# Source material
+++

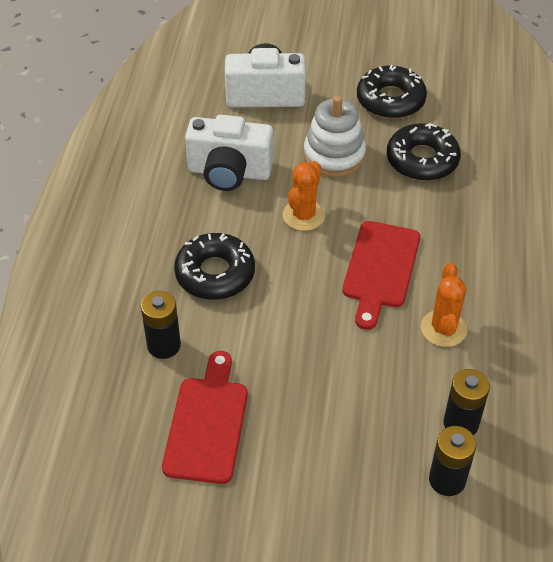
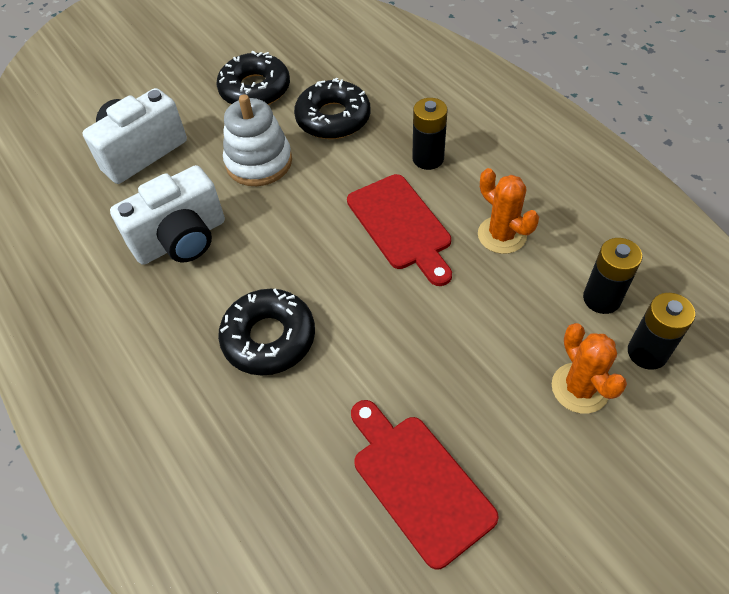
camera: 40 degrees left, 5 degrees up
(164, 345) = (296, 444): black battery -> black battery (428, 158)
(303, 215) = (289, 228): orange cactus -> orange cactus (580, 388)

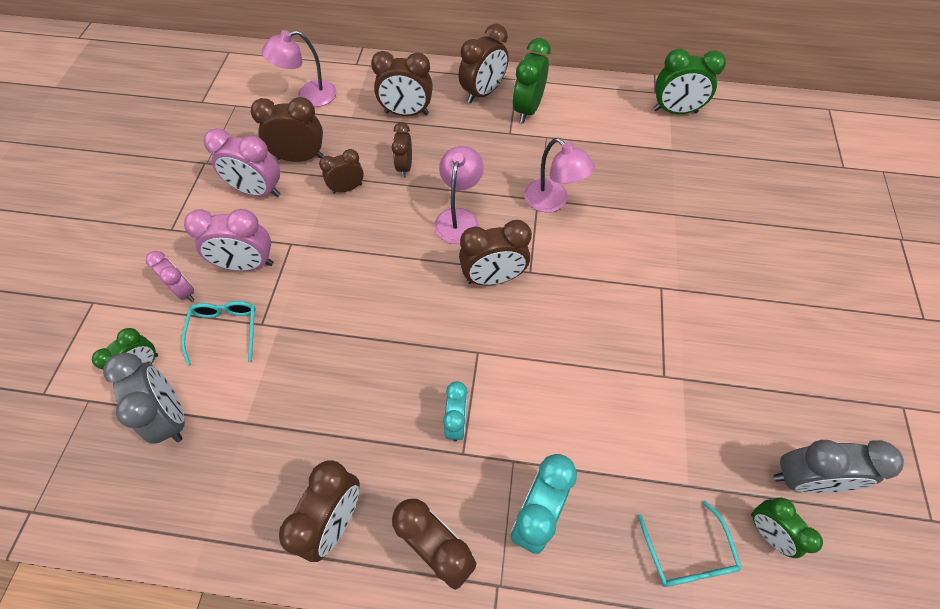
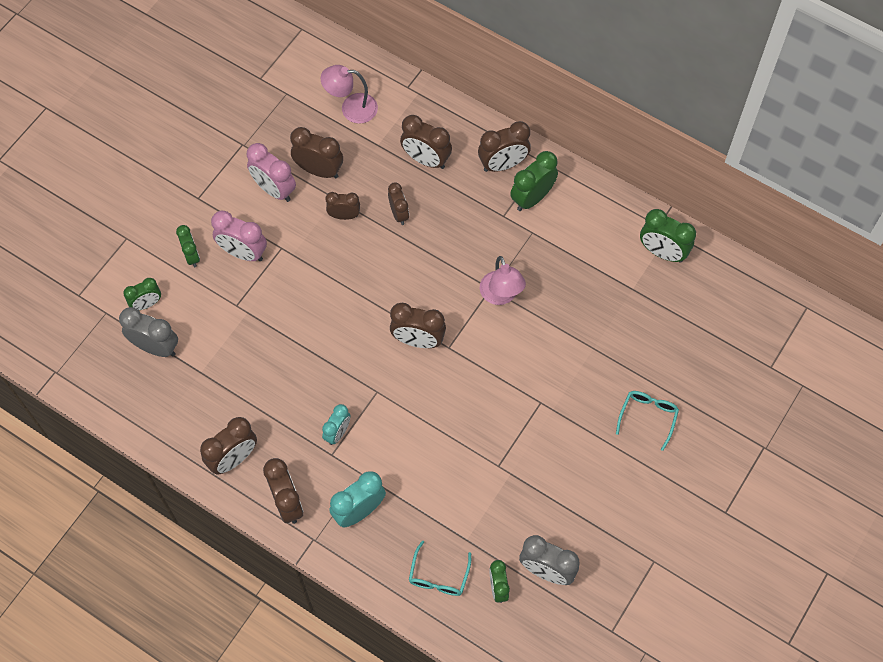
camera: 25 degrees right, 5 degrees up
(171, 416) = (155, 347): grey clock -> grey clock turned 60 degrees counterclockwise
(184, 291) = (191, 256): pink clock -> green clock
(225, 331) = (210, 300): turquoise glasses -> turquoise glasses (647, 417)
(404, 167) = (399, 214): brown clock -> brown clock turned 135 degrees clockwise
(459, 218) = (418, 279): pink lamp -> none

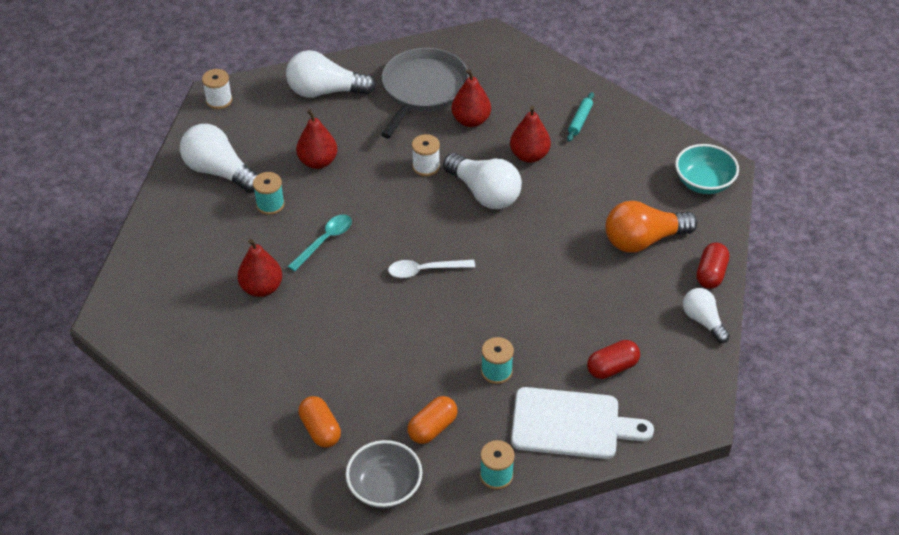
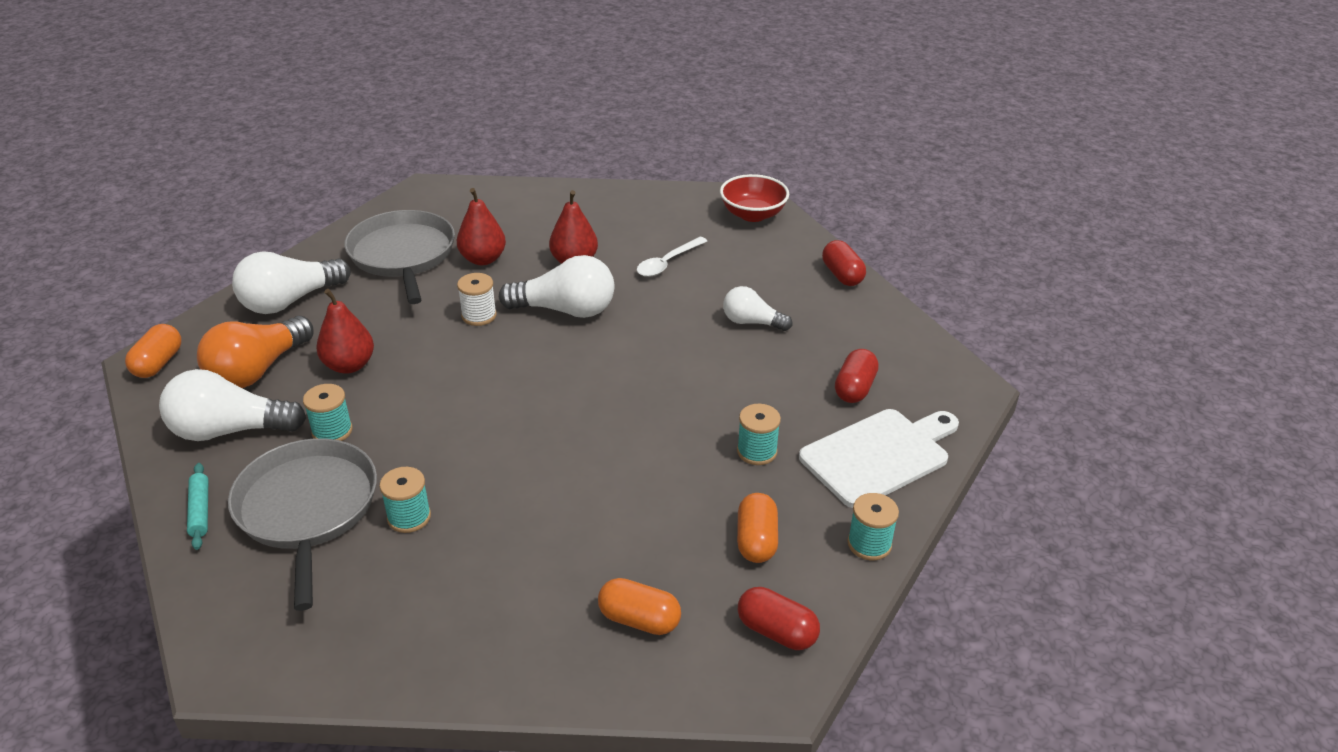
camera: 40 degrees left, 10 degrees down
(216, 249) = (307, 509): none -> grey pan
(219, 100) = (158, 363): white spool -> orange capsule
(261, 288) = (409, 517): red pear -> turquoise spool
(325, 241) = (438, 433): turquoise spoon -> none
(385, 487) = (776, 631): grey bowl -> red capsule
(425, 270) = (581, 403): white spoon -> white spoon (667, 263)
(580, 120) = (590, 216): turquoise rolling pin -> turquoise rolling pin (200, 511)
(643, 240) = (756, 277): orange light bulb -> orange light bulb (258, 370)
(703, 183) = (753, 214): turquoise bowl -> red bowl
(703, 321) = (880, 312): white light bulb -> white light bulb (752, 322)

+++

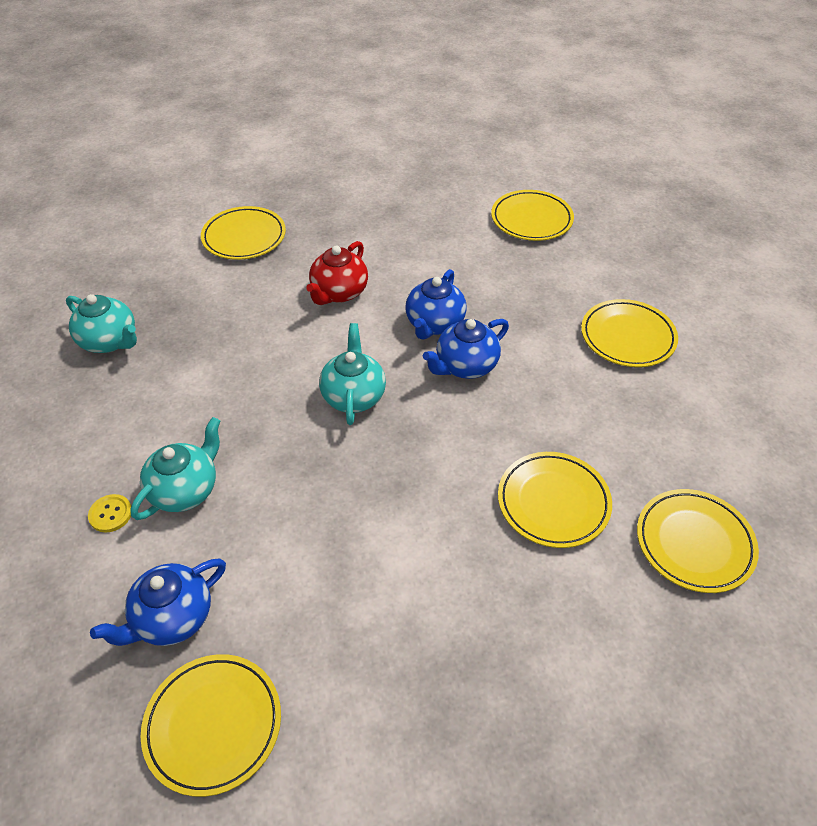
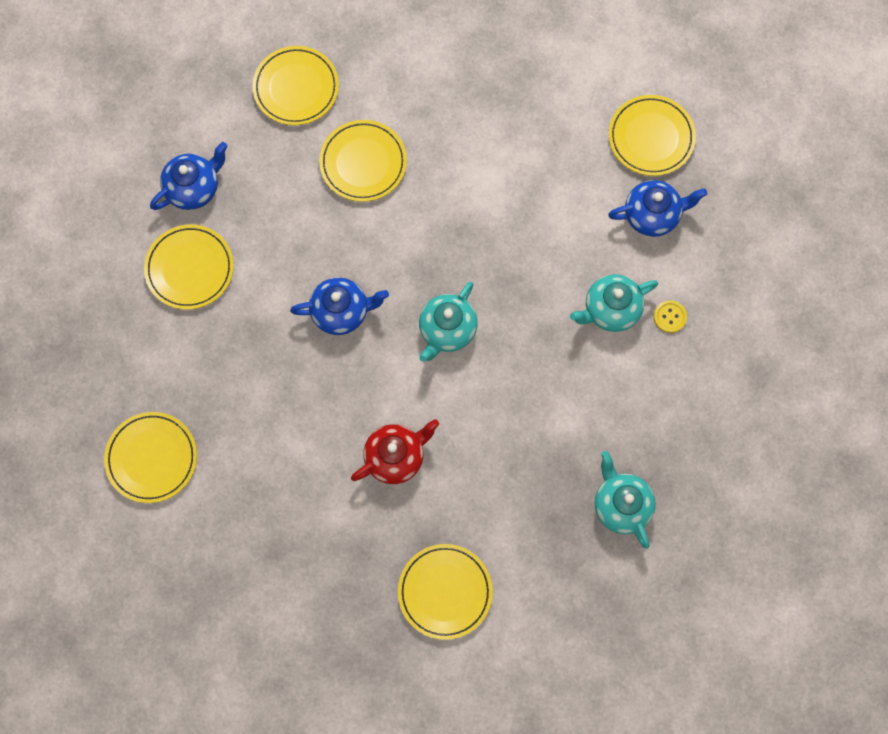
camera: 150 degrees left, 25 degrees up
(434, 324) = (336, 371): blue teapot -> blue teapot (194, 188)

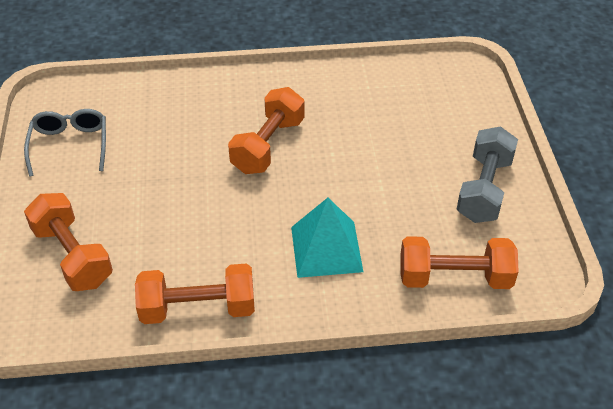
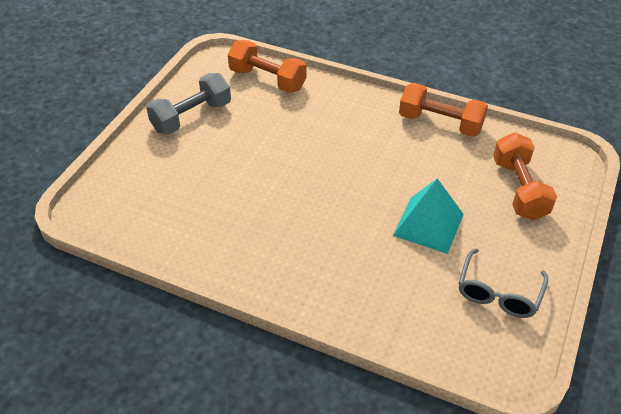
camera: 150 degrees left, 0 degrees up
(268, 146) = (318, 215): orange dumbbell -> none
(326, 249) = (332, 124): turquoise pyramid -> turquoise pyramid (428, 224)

+++

# Job item
From the data above, copy each line that holds "none".

# Solution
(459, 218) = (418, 279): pink lamp -> none
(216, 249) = (307, 509): none -> grey pan
(325, 241) = (438, 433): turquoise spoon -> none
(268, 146) = (318, 215): orange dumbbell -> none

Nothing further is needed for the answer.